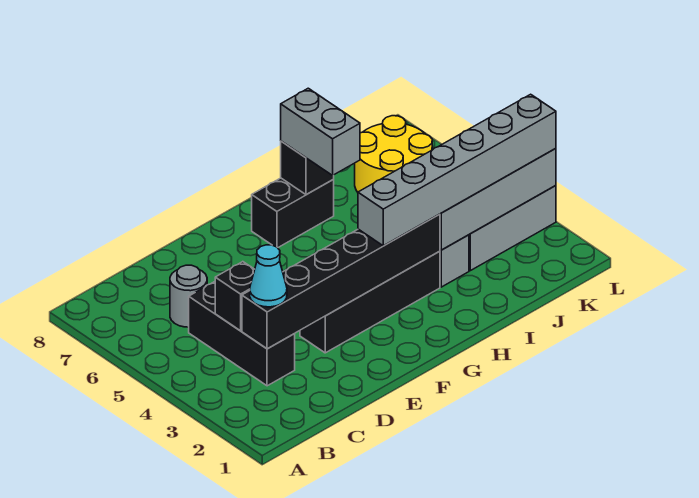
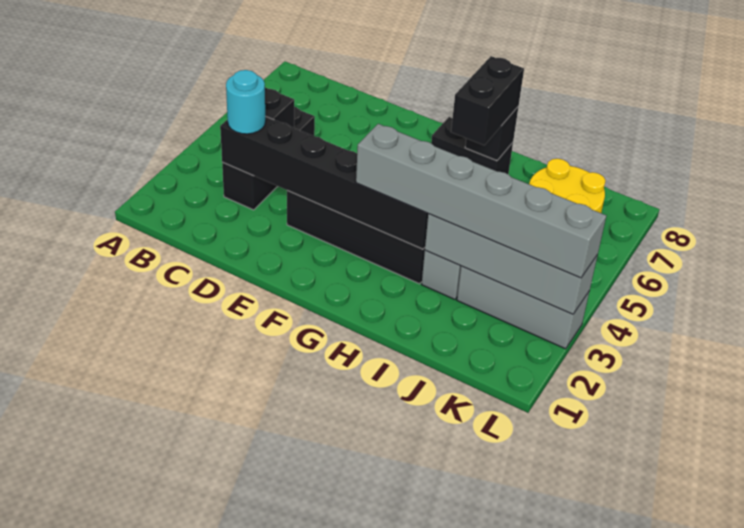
cyan cone C3 level 3 -> cyan round brick C3 level 3
grey round brick C6 level 1 -> none
grey brick H6:H7 level 3 -> black brick H6:H7 level 3

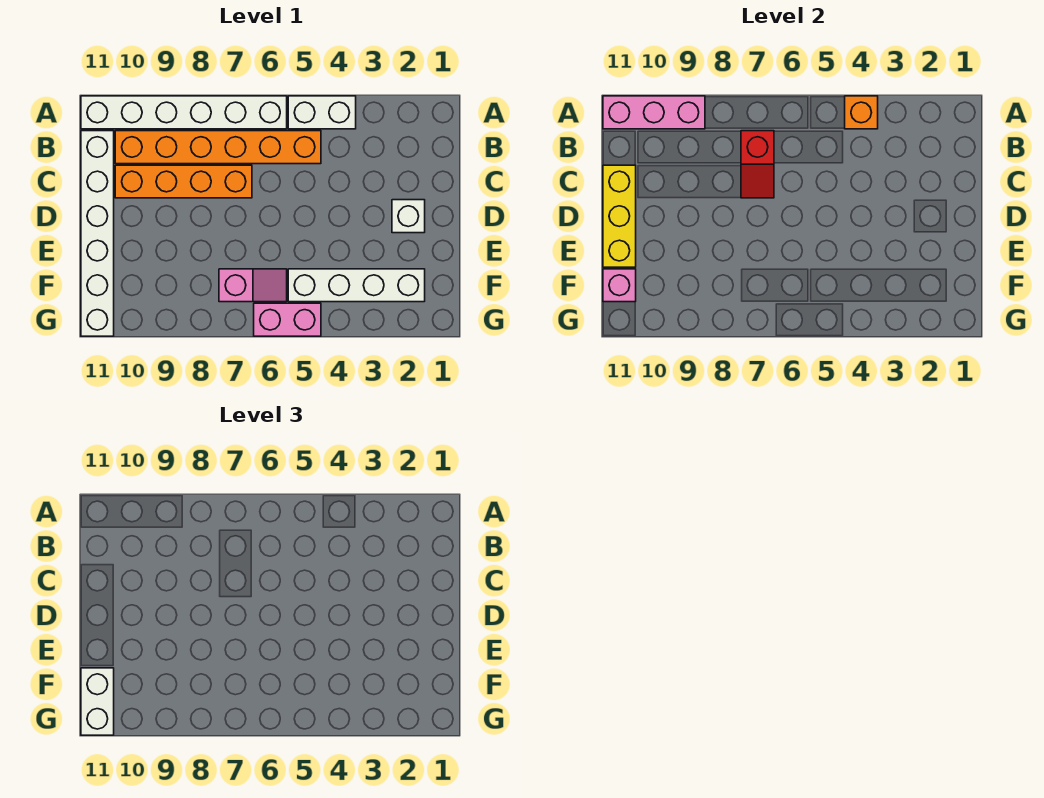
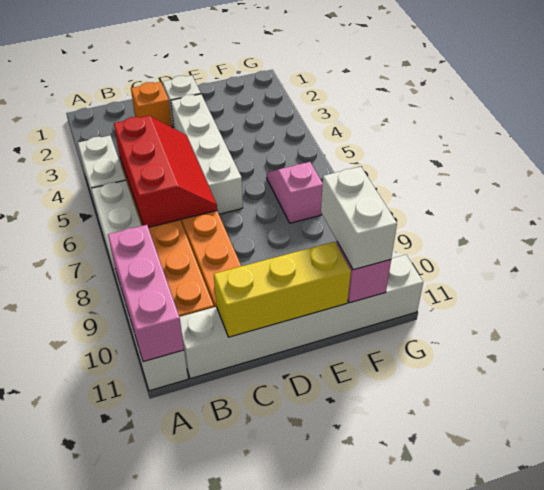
orange brick A4 level 2 -> orange brick C2 level 1
red slope B7:C7 level 2 top B -> red slope B5:C7 level 2 top B
white brick F2:F5 level 1 -> white brick D3:D6 level 1
white brick F11:G11 level 3 -> white brick F10:F11 level 3
pink brick G5:G6 level 1 -> none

* [EXERCISE OBJECTIVE]: Repeat the lines above exactly, and keep every picture out.

* [TASK OUTPUT]:
cyan cone C3 level 3 -> cyan round brick C3 level 3
grey round brick C6 level 1 -> none
grey brick H6:H7 level 3 -> black brick H6:H7 level 3

orange brick A4 level 2 -> orange brick C2 level 1
red slope B7:C7 level 2 top B -> red slope B5:C7 level 2 top B
white brick F2:F5 level 1 -> white brick D3:D6 level 1
white brick F11:G11 level 3 -> white brick F10:F11 level 3
pink brick G5:G6 level 1 -> none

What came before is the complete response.